• [Exercise goal] Go to the line in the entries below that holds "brown hammer [279,190,329,219]" and repeat exactly from there through the line that holds "white bottle [44,157,118,342]", inclusive.

-- Records for this task follows --

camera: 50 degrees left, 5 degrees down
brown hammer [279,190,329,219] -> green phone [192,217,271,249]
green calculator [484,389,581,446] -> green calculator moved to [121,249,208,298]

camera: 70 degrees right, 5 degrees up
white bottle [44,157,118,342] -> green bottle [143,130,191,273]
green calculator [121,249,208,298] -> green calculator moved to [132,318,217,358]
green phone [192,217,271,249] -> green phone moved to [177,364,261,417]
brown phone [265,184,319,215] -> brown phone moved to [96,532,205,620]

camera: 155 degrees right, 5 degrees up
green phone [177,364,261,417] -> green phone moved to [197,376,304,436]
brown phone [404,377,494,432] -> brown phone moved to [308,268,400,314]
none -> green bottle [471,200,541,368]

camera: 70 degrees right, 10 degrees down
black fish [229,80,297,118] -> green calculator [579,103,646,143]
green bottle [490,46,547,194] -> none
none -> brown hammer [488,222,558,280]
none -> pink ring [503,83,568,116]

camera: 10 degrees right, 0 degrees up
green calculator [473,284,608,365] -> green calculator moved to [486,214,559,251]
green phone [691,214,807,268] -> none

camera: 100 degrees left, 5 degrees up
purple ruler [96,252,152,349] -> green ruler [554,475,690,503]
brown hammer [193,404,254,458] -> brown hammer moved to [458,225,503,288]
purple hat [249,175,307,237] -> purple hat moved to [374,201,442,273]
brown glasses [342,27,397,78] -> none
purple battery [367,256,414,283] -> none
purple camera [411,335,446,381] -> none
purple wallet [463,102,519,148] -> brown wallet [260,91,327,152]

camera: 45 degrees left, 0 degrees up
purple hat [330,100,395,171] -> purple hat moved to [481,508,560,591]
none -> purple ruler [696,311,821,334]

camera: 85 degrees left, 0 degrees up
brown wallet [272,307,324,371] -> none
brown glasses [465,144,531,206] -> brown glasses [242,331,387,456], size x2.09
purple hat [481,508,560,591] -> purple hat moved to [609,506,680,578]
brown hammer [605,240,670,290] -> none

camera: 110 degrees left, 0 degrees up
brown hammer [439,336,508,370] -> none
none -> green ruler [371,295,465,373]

-- Records for this task concluded --

• [Result of this exercise]
brown hammer [279,190,329,219] -> green phone [192,217,271,249]
green calculator [484,389,581,446] -> green calculator moved to [121,249,208,298]

camera: 70 degrees right, 5 degrees up
white bottle [44,157,118,342] -> green bottle [143,130,191,273]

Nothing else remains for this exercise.